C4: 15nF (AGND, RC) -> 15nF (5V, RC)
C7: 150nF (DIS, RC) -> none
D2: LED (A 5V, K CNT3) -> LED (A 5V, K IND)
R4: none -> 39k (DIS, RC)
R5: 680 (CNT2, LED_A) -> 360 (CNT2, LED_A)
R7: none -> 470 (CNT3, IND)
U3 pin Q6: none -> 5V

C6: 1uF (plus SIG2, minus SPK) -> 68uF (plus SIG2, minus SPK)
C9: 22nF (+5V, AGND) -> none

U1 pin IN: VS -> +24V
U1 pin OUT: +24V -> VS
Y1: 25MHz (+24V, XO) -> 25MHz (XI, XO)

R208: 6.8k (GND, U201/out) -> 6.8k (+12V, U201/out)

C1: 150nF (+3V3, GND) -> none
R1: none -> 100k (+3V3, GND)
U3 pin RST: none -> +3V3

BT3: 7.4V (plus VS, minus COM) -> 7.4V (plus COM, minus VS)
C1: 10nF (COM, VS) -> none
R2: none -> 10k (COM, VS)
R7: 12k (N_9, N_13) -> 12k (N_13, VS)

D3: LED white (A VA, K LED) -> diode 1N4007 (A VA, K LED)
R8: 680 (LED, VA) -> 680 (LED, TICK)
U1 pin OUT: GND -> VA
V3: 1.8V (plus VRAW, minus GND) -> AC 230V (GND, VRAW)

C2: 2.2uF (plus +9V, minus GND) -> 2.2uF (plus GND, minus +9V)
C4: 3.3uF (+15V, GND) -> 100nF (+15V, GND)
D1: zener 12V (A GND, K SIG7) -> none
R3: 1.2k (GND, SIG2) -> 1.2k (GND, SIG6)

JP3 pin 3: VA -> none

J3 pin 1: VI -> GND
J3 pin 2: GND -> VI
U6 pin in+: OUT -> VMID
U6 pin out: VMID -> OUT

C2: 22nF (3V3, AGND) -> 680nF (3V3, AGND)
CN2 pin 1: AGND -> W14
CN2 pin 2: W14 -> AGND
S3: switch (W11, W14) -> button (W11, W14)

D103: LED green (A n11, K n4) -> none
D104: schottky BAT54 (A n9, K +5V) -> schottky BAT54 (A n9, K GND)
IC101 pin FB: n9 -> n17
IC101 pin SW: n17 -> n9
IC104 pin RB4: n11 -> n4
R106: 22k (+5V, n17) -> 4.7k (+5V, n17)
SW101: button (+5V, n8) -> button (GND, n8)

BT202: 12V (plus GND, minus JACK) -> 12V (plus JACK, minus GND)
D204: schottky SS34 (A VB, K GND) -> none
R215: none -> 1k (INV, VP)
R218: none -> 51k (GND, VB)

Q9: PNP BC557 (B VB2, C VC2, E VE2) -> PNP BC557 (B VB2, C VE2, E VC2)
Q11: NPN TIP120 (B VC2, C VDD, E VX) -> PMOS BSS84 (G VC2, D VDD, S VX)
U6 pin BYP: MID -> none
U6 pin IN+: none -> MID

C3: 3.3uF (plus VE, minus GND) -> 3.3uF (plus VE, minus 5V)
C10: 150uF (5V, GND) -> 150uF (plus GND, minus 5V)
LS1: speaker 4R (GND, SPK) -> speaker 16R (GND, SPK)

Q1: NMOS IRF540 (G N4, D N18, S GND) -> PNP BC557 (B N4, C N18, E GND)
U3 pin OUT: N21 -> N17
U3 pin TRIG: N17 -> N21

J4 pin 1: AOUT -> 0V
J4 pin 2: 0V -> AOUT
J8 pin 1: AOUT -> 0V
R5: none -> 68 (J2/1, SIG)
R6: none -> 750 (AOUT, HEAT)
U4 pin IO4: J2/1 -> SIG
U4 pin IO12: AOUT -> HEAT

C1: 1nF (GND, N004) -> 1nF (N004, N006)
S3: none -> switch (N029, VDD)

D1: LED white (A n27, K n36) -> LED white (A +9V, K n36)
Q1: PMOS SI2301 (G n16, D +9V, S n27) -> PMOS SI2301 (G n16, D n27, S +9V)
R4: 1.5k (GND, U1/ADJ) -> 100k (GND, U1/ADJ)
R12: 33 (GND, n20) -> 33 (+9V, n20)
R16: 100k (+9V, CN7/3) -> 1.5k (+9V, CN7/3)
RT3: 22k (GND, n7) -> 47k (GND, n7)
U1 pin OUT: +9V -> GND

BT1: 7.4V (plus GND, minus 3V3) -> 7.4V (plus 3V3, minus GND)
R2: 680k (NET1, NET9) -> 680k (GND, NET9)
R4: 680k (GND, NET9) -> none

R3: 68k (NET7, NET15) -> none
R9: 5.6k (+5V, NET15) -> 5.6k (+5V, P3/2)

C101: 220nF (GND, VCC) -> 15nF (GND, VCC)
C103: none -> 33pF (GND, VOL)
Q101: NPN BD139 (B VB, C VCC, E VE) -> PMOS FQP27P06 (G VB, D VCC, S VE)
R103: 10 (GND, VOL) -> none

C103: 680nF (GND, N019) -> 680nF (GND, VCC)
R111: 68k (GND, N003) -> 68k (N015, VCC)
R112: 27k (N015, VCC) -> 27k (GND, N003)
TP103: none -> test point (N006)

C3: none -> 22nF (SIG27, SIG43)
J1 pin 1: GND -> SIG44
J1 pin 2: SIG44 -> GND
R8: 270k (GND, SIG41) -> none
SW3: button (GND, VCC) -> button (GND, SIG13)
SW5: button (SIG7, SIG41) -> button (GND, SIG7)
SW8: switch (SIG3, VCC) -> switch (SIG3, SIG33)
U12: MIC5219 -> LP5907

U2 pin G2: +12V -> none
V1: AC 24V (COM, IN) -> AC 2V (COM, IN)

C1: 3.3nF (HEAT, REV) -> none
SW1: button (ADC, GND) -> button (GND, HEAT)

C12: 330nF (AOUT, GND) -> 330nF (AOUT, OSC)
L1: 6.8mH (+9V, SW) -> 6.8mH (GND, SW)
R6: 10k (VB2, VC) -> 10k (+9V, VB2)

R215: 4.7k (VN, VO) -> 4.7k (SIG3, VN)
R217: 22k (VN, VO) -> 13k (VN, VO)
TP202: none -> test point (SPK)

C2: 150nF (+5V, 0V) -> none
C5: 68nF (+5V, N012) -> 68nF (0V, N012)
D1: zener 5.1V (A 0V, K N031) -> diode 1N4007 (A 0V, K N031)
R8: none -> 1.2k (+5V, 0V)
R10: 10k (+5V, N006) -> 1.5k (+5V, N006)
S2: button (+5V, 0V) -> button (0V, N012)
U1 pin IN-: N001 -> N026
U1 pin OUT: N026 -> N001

+ + + +

Beginning with the line above that contains "C103: 680nF (GND, N019) -> 680nF (GND, VCC)", copy each line exactly up to and including the line that contains "SW3: button (GND, VCC) -> button (GND, SIG13)", and go no further.

_Response to this task_.
C103: 680nF (GND, N019) -> 680nF (GND, VCC)
R111: 68k (GND, N003) -> 68k (N015, VCC)
R112: 27k (N015, VCC) -> 27k (GND, N003)
TP103: none -> test point (N006)

C3: none -> 22nF (SIG27, SIG43)
J1 pin 1: GND -> SIG44
J1 pin 2: SIG44 -> GND
R8: 270k (GND, SIG41) -> none
SW3: button (GND, VCC) -> button (GND, SIG13)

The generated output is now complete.